[[ EXERCISE INPUT open ]]

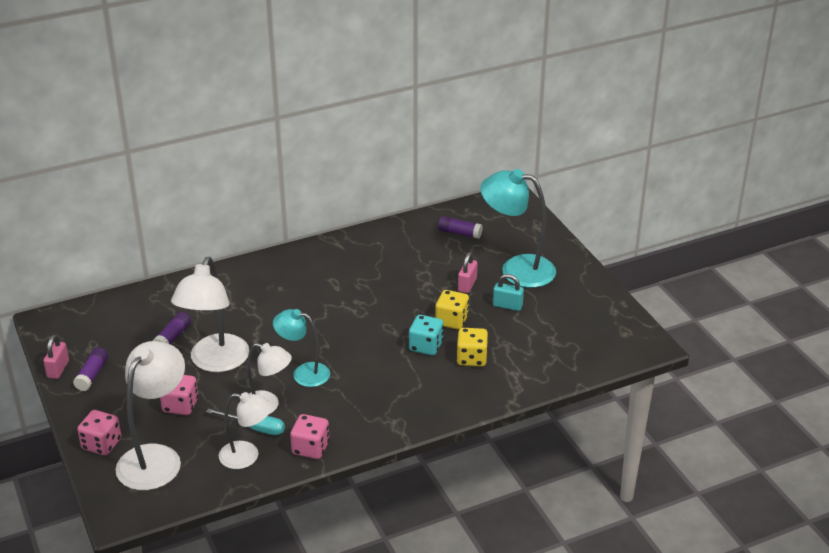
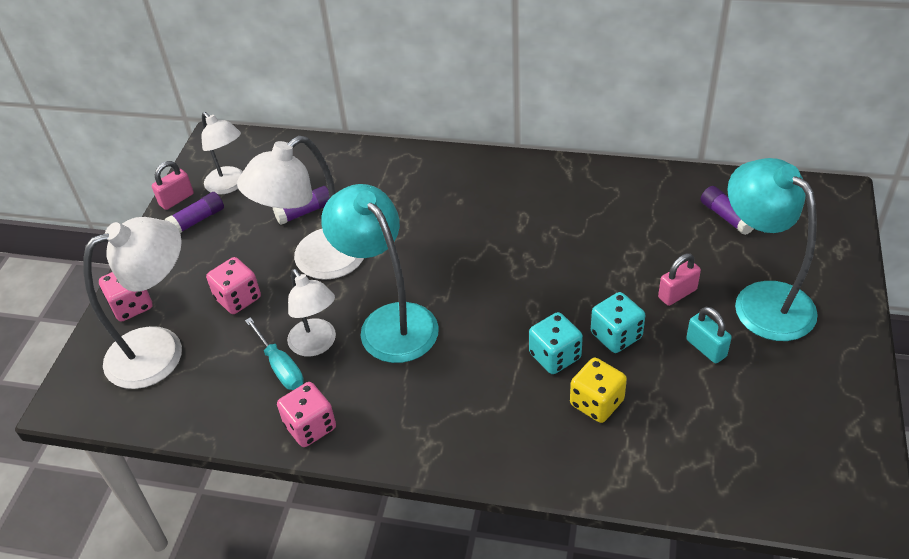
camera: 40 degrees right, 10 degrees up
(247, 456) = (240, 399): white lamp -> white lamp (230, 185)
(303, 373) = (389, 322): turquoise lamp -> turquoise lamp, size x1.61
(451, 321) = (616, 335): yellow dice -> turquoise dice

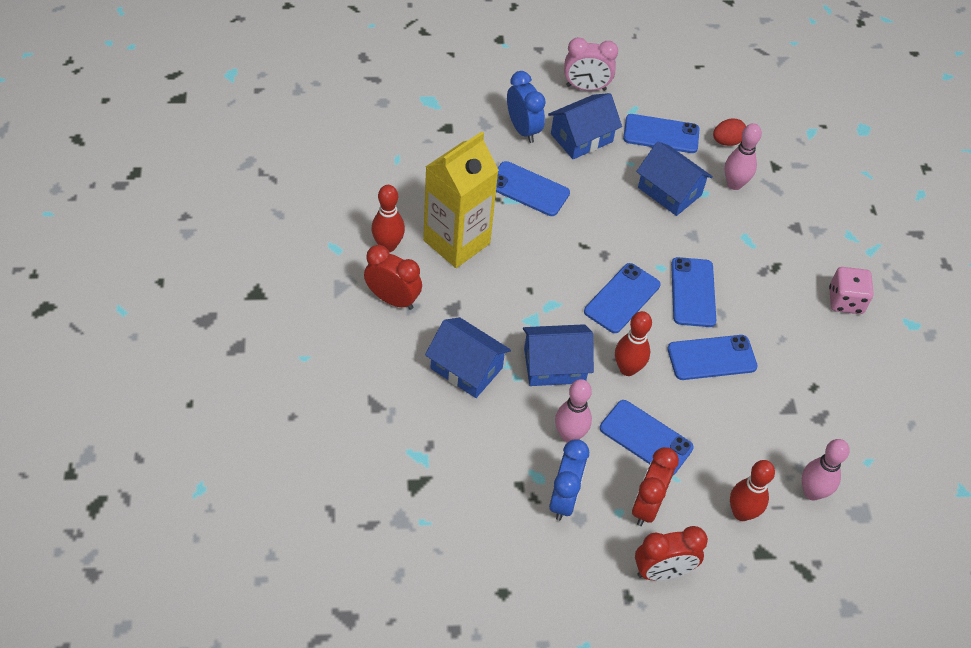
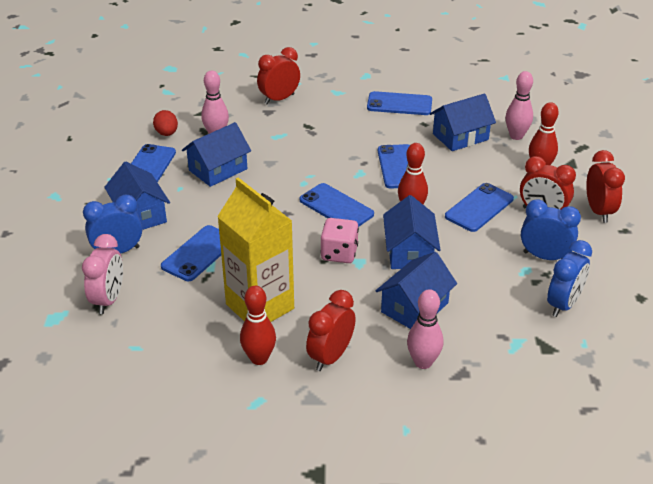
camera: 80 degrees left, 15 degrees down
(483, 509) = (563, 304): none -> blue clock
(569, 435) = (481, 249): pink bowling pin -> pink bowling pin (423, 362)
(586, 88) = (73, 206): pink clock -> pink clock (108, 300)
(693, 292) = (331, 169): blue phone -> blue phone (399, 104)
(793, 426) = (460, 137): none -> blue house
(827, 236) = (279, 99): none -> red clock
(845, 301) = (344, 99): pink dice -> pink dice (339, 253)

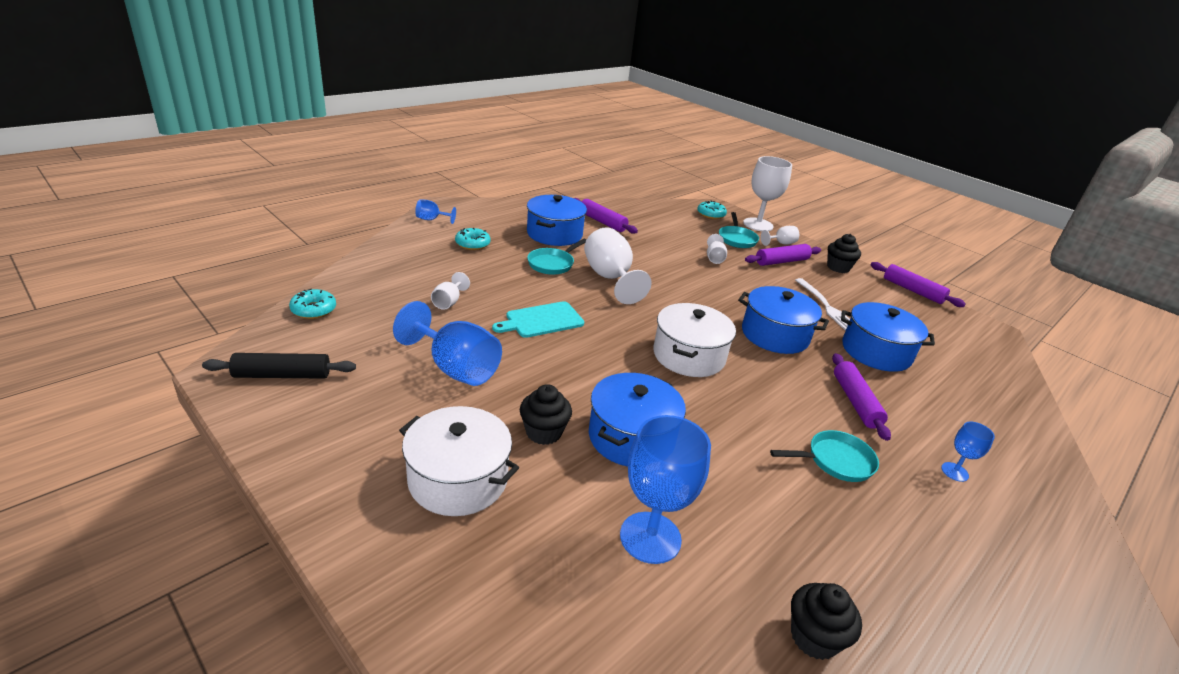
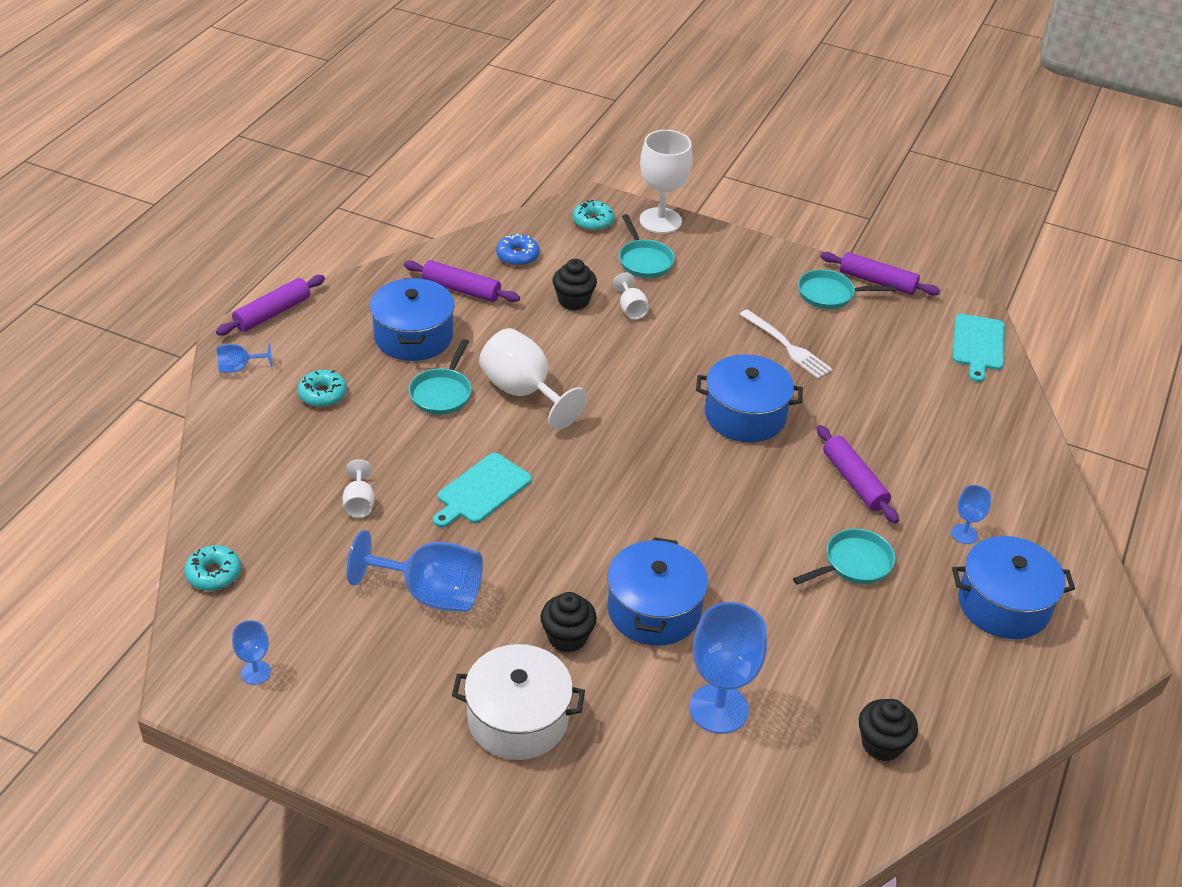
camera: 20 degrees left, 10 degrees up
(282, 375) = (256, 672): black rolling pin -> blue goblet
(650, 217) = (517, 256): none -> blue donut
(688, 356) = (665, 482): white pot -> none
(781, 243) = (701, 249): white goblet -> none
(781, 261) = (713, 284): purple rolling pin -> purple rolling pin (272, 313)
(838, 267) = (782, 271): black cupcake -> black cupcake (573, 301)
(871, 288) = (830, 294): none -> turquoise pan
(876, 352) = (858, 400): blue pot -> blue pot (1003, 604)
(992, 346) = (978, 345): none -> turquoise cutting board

[[ EXERCISE INPUT closed ]]

Copy the preceding data in full and word for word, dropping its pictures.

camera: 40 degrees right, 10 degrees up
(247, 456) = (240, 399): white lamp -> white lamp (230, 185)
(303, 373) = (389, 322): turquoise lamp -> turquoise lamp, size x1.61
(451, 321) = (616, 335): yellow dice -> turquoise dice

camera: 80 degrees left, 15 degrees down
(483, 509) = (563, 304): none -> blue clock
(569, 435) = (481, 249): pink bowling pin -> pink bowling pin (423, 362)
(586, 88) = (73, 206): pink clock -> pink clock (108, 300)
(693, 292) = (331, 169): blue phone -> blue phone (399, 104)
(793, 426) = (460, 137): none -> blue house
(827, 236) = (279, 99): none -> red clock
(845, 301) = (344, 99): pink dice -> pink dice (339, 253)

camera: 20 degrees left, 10 degrees up
(282, 375) = (256, 672): black rolling pin -> blue goblet
(650, 217) = (517, 256): none -> blue donut
(688, 356) = (665, 482): white pot -> none
(781, 243) = (701, 249): white goblet -> none
(781, 261) = (713, 284): purple rolling pin -> purple rolling pin (272, 313)
(838, 267) = (782, 271): black cupcake -> black cupcake (573, 301)
(871, 288) = (830, 294): none -> turquoise pan
(876, 352) = (858, 400): blue pot -> blue pot (1003, 604)
(992, 346) = (978, 345): none -> turquoise cutting board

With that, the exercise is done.